• What is needed: The required output is the line containing "grey notebook: 6 -> 5" followed by each line through the end of the data below, repeated exactly and with nothing added.

• Given material:

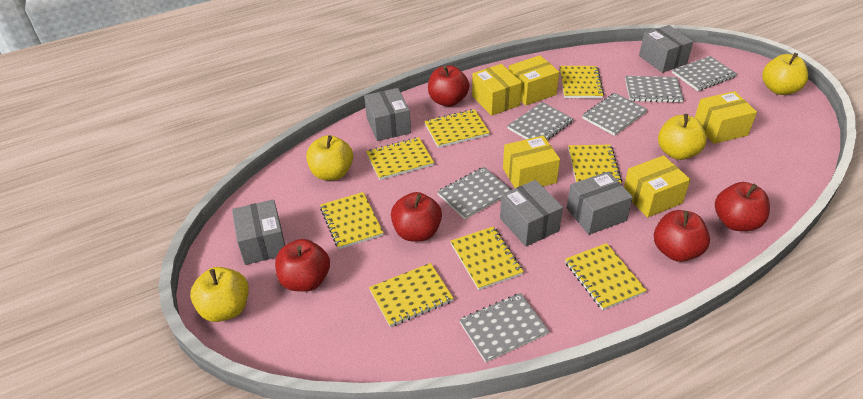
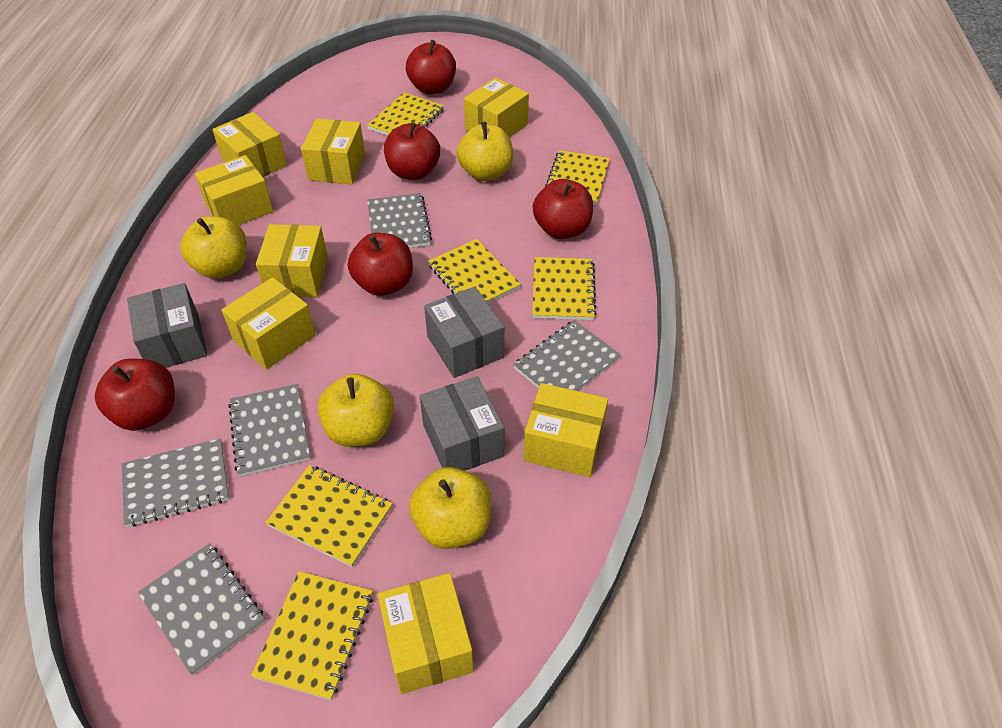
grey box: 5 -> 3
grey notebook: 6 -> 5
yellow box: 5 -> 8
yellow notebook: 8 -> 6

• Answer section:
grey notebook: 6 -> 5
yellow box: 5 -> 8
yellow notebook: 8 -> 6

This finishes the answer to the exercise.